- Material provided

□ □ □ □

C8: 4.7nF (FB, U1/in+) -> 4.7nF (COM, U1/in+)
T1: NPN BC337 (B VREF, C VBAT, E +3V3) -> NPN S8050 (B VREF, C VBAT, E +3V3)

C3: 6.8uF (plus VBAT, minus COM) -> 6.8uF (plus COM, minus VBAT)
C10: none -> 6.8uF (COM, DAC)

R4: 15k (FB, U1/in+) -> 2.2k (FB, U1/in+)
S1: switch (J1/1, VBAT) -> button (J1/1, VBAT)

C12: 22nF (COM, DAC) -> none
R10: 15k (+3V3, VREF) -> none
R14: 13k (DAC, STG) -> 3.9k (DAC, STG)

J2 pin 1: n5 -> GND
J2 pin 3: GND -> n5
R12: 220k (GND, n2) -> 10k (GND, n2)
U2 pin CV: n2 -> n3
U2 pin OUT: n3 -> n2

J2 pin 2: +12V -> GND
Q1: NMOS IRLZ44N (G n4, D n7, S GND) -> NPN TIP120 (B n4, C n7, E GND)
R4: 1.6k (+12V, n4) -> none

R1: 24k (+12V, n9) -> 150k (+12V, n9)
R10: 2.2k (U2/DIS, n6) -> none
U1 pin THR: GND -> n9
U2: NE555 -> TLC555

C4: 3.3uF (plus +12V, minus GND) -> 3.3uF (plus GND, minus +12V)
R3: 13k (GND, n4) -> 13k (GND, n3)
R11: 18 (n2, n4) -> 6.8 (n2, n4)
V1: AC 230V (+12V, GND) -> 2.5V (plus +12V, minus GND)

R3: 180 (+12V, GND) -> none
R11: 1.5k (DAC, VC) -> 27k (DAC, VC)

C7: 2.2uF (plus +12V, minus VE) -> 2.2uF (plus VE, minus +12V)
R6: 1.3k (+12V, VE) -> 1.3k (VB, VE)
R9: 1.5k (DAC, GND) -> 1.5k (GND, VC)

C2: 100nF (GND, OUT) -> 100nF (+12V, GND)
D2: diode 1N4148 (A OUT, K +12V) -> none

□ □ □ □

- Task instructions
Every line from the one containing "C7: 2.2uF (plus" to the end of the material above must be written out exactly. Nothing else is wanted.

- Written response
C7: 2.2uF (plus +12V, minus VE) -> 2.2uF (plus VE, minus +12V)
R6: 1.3k (+12V, VE) -> 1.3k (VB, VE)
R9: 1.5k (DAC, GND) -> 1.5k (GND, VC)

C2: 100nF (GND, OUT) -> 100nF (+12V, GND)
D2: diode 1N4148 (A OUT, K +12V) -> none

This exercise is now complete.